### RECORDS PROVIDED
►

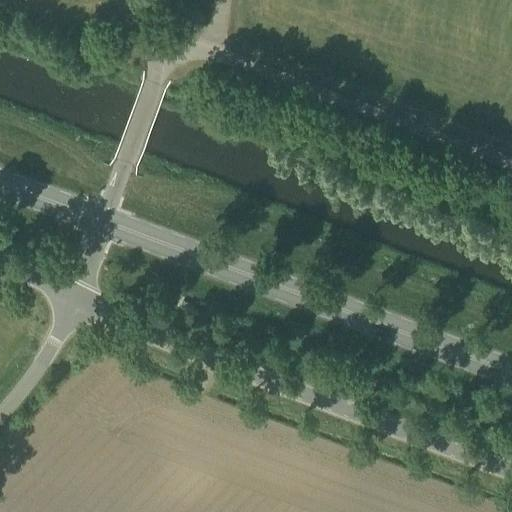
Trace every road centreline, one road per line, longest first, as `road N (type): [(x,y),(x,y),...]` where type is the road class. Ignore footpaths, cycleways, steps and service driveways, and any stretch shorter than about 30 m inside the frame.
road 1 (unclassified): [(511,470),(72,295)]
road 2 (primary): [(511,375),(100,220)]
road 3 (unclassified): [(511,166),(207,52),(153,52)]
road 4 (unclassified): [(100,220),(152,83),(153,52)]
road 5 (unclassified): [(0,415),(53,347),(72,295)]
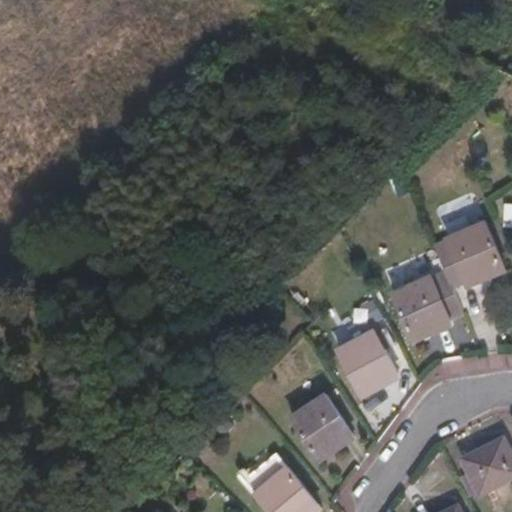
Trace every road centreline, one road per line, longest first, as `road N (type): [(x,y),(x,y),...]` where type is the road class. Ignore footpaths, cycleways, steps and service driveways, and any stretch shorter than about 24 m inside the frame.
road 1 (track): [(0,262),(252,0)]
road 2 (residential): [(369,511),(439,405),(511,389)]
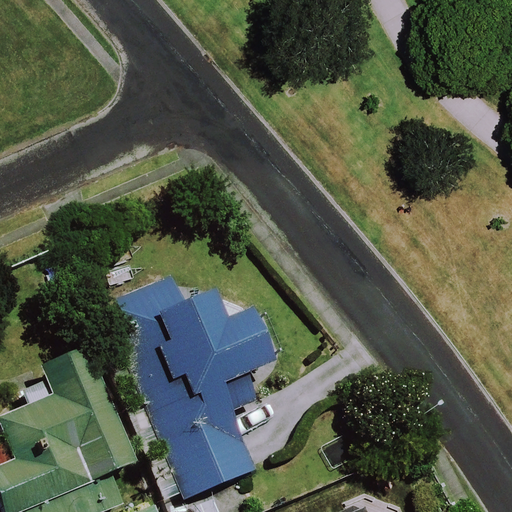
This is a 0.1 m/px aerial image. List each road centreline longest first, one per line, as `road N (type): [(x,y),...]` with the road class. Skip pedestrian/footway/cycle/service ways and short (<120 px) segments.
road 1 (residential): [(203,97),(474,425),(511,489)]
road 2 (residential): [(203,97),(0,185)]
road 3 (residential): [(121,0),(203,97)]
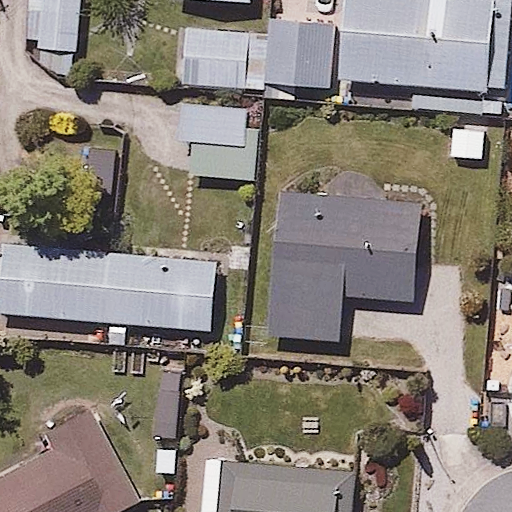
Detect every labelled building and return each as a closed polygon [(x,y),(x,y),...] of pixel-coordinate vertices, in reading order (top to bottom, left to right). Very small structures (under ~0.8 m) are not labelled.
[(84,76),(86,0),(32,0),(30,75),(84,76)] [(511,0),(349,0),(347,81),(419,83),(418,111),(511,114),(511,0)] [(330,2),(275,3),(276,81),(331,80),(330,2)] [(266,86),(270,25),(191,20),(187,81),(266,86)] [(258,98),(186,93),(183,139),(255,144),(258,98)] [(440,204),(289,184),(270,330),(346,340),(353,290),(427,300),(440,204)] [(0,238),(0,239),(0,307),(215,324),(220,256),(0,238)] [(0,511),(117,511),(163,487),(116,402),(0,466),(0,511)] [(359,511),(363,466),(206,453),(200,511),(359,511)]
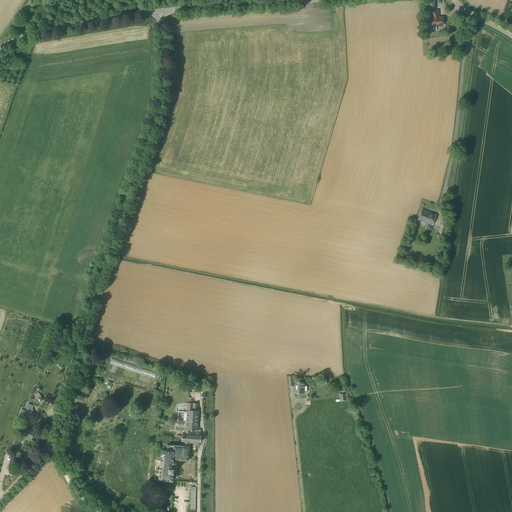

◄

### WRITTEN REQUEST
Edit the entries above so that every "centreline" reads "center line", changing nothing else and leaving out the pictures.

### RESPONSE
Trace every road center line, one road per line, longest first, as `road N (type): [(x,y),(x,y),...]` where type is the road class. Ignore footpaths, cycleways, steps and service driveways, and any stretch shorter than about 30 m inside the frame.
road 1 (unclassified): [(511,470),(72,295)]
road 2 (primary): [(511,375),(100,220)]
road 3 (unclassified): [(511,166),(207,52),(153,52)]
road 4 (unclassified): [(100,220),(152,83),(153,52)]
road 5 (unclassified): [(0,415),(53,347),(72,295)]
Trace every road center line, one road per line, longest first, as `road N (type): [(x,y),(x,y),...]` where type is the road class. Ignore footpaths, cycleways, steps and service driveways, and any stretch shorter than about 24 m inside the frame.
road 1 (track): [(0,262),(252,0)]
road 2 (residential): [(369,511),(439,405),(511,389)]
This is a 0.1 m/px aerial image. List each road center line longest first, one per line, as `road N (type): [(x,y),...]` with the road class. Skip pedestrian/footway/cycle/service ways and short (<120 px) segments.
road 1 (residential): [(203,97),(474,425),(511,489)]
road 2 (residential): [(203,97),(0,185)]
road 3 (residential): [(121,0),(203,97)]
Detect every labelled building and return each as a closed polygon [(x,y),(x,y),...] of pixel-coordinate vertices, in reading order (top to bottom, left to right). Very small structures (under ~0.8 m) are not labelled.
[(84,76),(86,0),(32,0),(30,75),(84,76)] [(511,0),(349,0),(347,81),(419,83),(418,111),(511,114),(511,0)] [(330,2),(275,3),(276,81),(331,80),(330,2)] [(266,86),(270,25),(191,20),(187,81),(266,86)] [(258,98),(186,93),(183,139),(255,144),(258,98)] [(440,204),(289,184),(270,330),(346,340),(353,290),(427,300),(440,204)] [(0,238),(0,239),(0,307),(215,324),(220,256),(0,238)] [(0,511),(117,511),(163,487),(116,402),(0,466),(0,511)] [(359,511),(363,466),(206,453),(200,511),(359,511)]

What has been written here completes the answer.